TASK TO COMPLETE
Go through the entries below and say how many lines contain the string "white"; write only that number.

RAW DATA
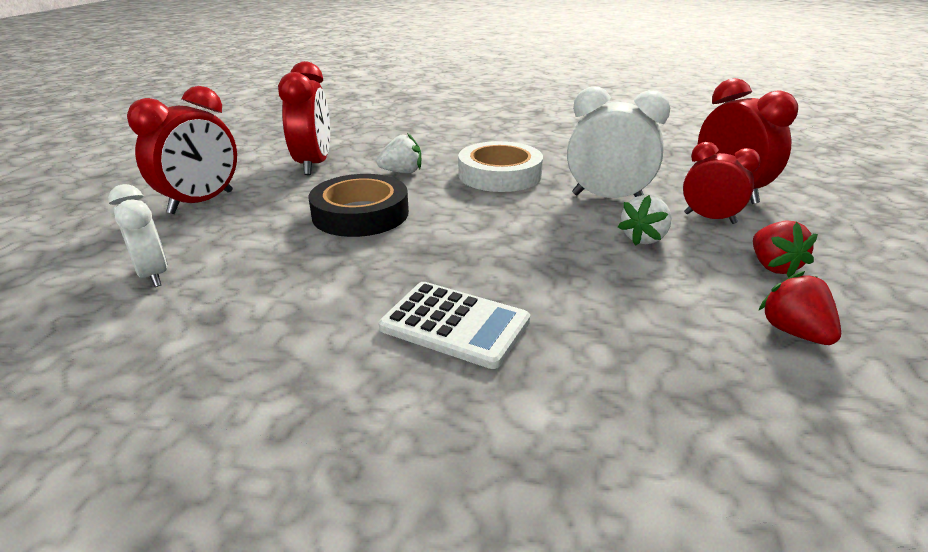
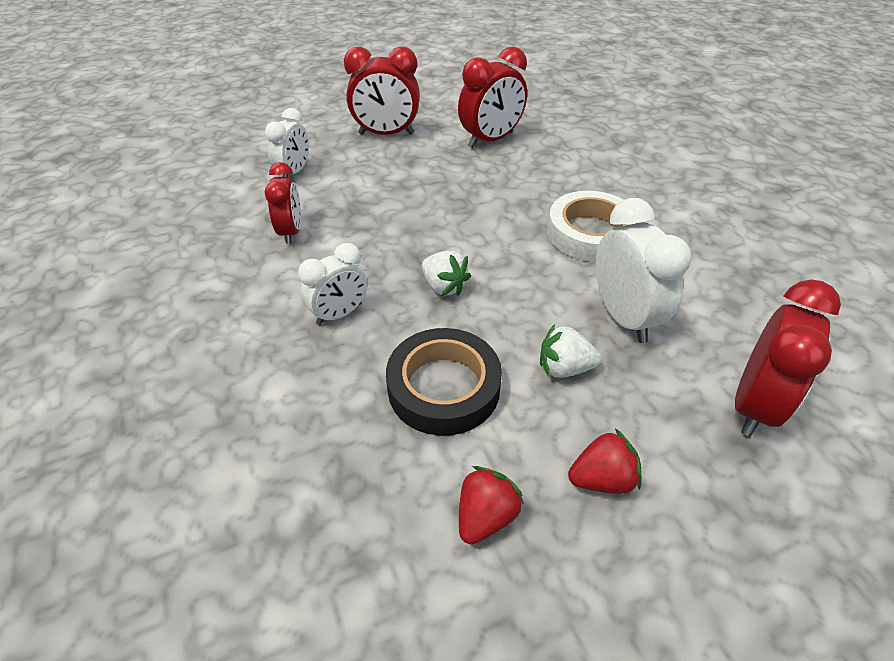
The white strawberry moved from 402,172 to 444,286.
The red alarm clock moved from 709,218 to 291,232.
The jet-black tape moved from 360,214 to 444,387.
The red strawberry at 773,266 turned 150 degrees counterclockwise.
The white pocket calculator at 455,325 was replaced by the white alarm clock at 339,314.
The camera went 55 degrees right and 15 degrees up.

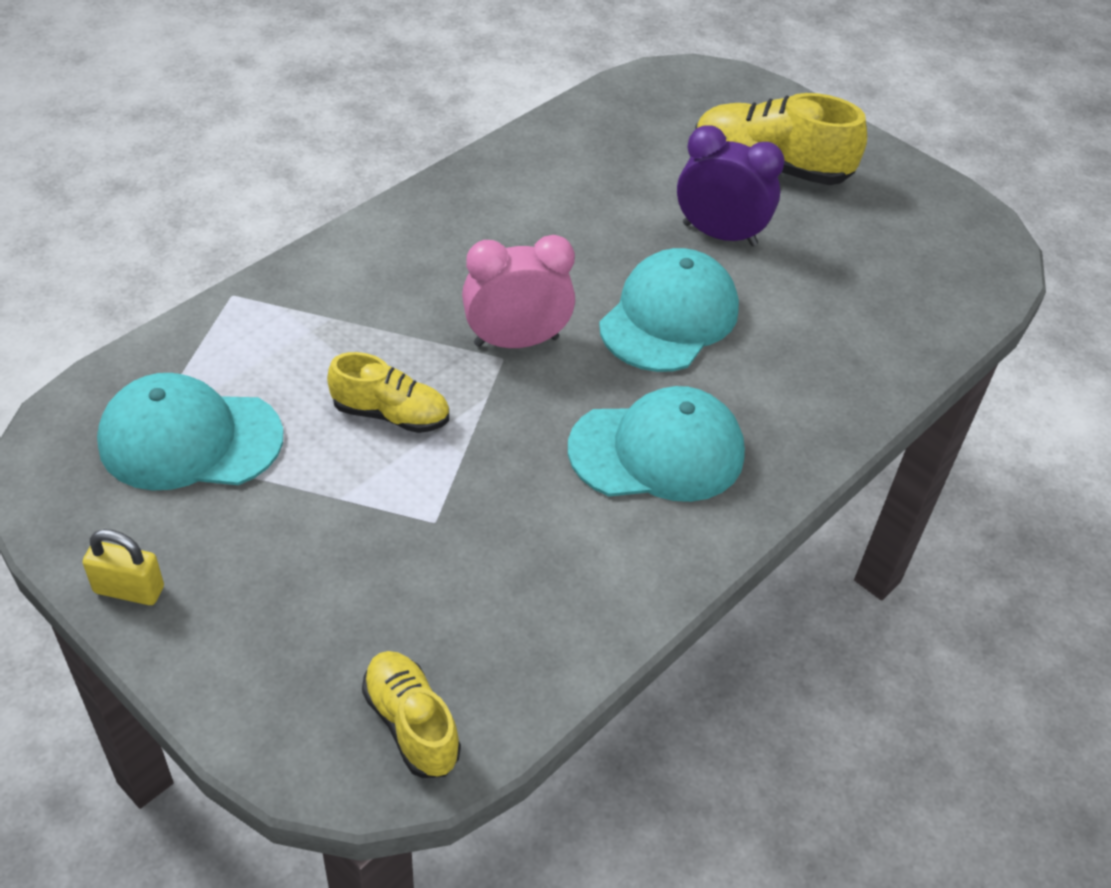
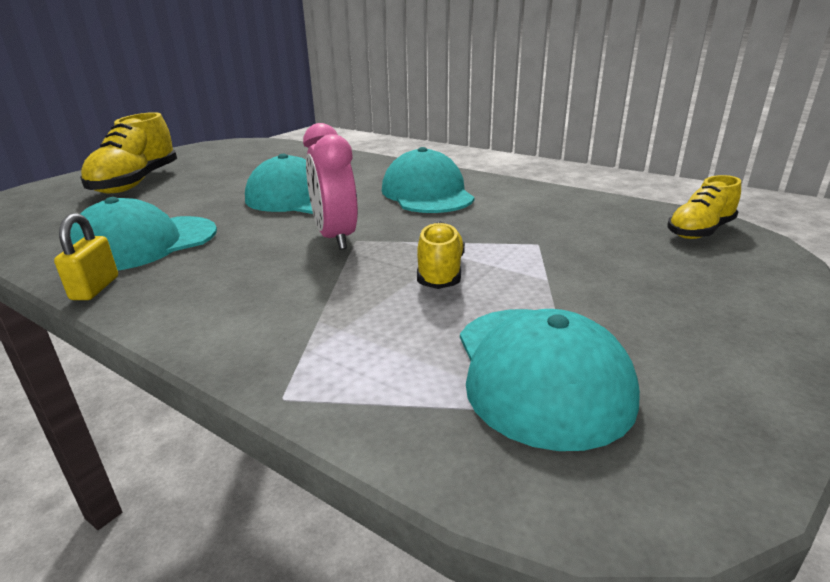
The royal purple alarm clock at 719,234 disappeared.
The yellow lock moved from 129,589 to 95,288.
The aqua cap at 144,243 appeared.
The camera went 95 degrees left and 20 degrees down.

TASK RESULT
2